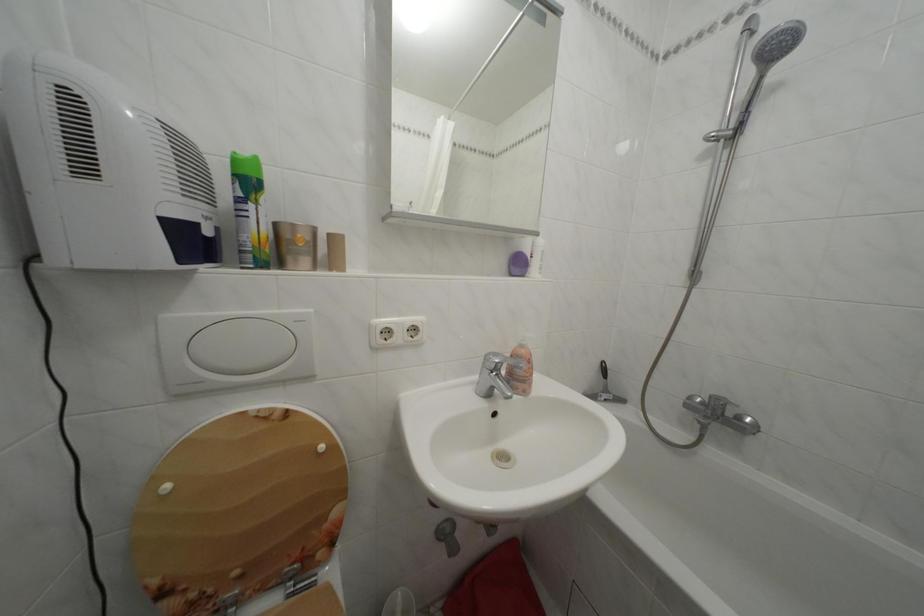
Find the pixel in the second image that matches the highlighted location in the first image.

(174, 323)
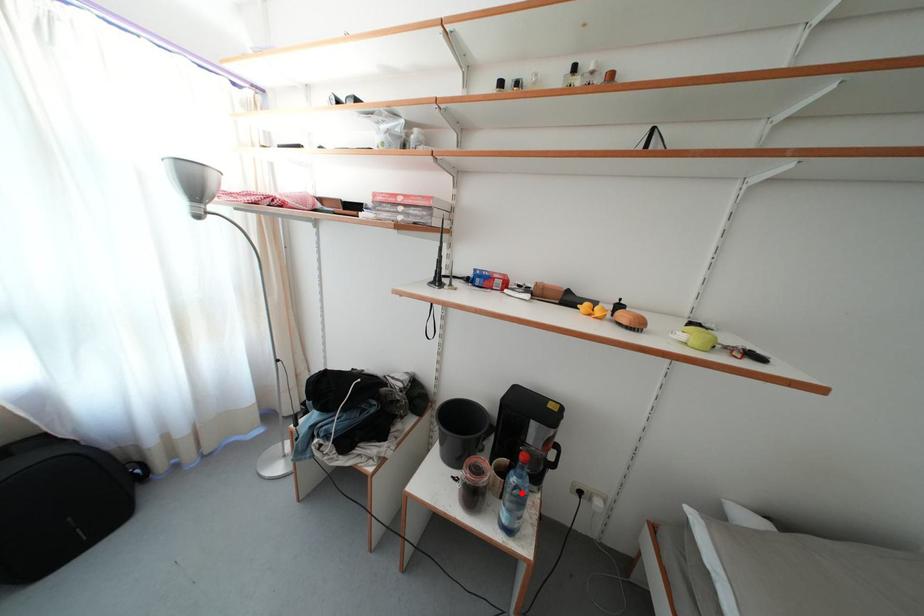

==

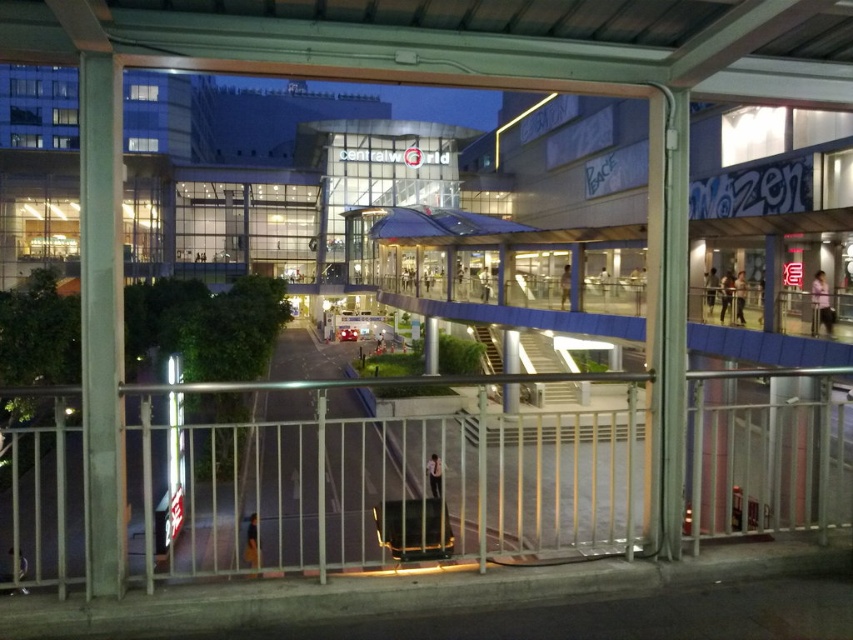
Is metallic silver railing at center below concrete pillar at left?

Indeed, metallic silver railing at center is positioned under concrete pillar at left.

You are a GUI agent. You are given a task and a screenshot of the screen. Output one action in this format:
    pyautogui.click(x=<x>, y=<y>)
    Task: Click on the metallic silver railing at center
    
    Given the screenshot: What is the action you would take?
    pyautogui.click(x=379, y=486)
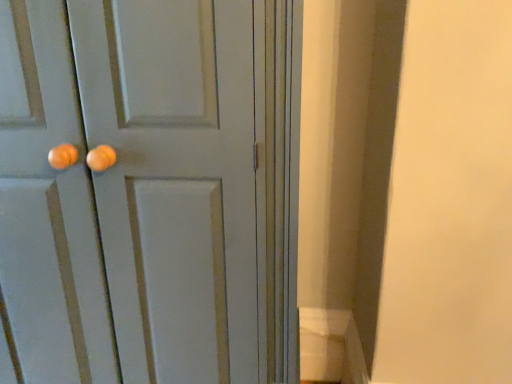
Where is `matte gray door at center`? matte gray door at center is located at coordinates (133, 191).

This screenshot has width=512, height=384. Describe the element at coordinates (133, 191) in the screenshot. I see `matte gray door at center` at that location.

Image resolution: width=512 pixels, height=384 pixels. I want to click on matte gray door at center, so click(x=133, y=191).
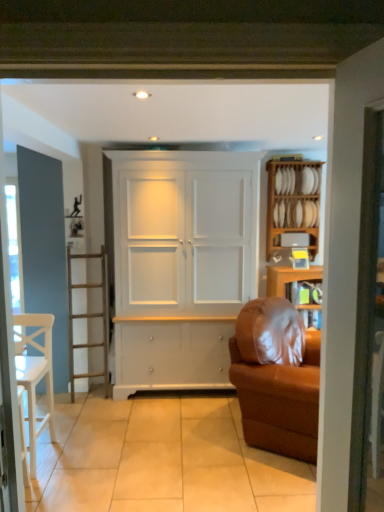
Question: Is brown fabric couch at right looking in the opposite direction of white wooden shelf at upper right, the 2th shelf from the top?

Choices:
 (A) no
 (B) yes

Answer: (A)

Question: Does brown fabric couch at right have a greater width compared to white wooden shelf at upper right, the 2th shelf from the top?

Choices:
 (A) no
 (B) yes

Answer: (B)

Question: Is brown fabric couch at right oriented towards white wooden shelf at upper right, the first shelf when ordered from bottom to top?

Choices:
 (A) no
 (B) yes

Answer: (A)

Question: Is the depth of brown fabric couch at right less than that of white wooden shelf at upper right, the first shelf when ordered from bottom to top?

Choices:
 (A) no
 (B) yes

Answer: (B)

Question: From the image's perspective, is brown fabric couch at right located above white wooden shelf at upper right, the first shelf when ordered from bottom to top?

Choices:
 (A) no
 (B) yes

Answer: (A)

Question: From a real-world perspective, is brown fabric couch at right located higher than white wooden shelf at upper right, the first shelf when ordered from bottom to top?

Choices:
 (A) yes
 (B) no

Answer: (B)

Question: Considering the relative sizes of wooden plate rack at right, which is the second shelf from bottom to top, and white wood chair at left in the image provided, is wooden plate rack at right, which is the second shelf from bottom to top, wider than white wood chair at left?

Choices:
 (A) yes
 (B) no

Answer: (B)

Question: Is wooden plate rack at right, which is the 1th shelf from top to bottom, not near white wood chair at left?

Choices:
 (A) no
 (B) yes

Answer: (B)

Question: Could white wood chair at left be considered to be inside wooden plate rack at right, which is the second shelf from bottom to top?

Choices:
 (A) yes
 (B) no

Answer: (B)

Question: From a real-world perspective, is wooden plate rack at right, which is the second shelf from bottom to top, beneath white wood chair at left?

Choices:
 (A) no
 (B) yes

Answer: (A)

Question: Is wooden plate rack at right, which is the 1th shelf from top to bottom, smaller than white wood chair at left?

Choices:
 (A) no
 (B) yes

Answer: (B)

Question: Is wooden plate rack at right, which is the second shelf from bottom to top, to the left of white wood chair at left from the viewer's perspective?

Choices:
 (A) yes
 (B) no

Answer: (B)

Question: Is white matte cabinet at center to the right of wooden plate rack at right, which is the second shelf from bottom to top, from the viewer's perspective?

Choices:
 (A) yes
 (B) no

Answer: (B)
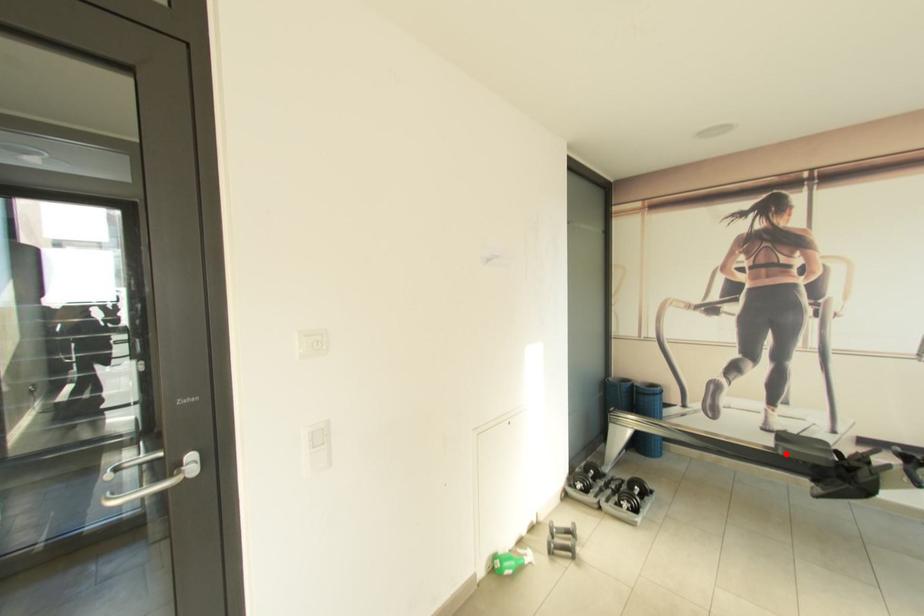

■ Yapılacak iş ■
Lütfen yukarıdaki listede "height" dizesini içeren satırları sayın. Yalnızca sayıyı yazın.

■ Cevap alanı ■
2